_What is expected_
For the entries below, the result should be an exact transcription of the lines from the one with "blue box [399,99,491,172]" up to and including the one with "yellow box [507,185,619,279] -> none", and only those.

_Dataset_
--------------------

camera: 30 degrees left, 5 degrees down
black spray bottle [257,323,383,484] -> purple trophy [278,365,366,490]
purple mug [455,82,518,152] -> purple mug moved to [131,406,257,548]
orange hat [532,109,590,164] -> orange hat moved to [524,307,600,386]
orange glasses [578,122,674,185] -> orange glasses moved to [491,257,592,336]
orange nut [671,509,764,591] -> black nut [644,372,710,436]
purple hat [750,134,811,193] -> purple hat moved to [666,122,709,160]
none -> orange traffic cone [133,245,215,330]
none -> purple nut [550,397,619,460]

--------------------

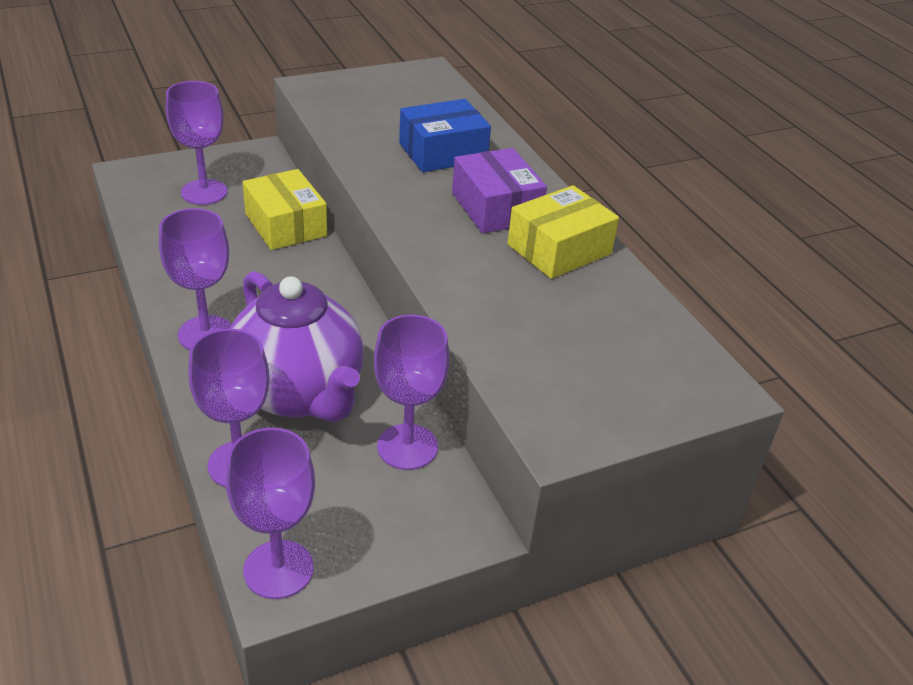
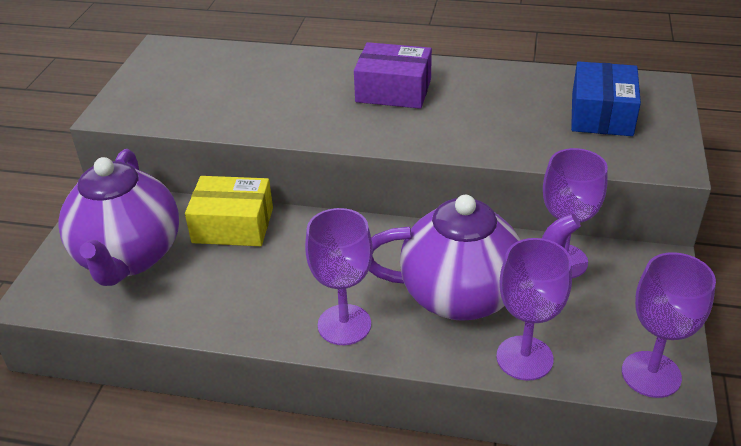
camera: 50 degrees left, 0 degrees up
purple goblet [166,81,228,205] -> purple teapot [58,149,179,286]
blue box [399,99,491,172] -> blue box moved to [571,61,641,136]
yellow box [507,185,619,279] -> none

--------------------

_Response area_
blue box [399,99,491,172] -> blue box moved to [571,61,641,136]
yellow box [507,185,619,279] -> none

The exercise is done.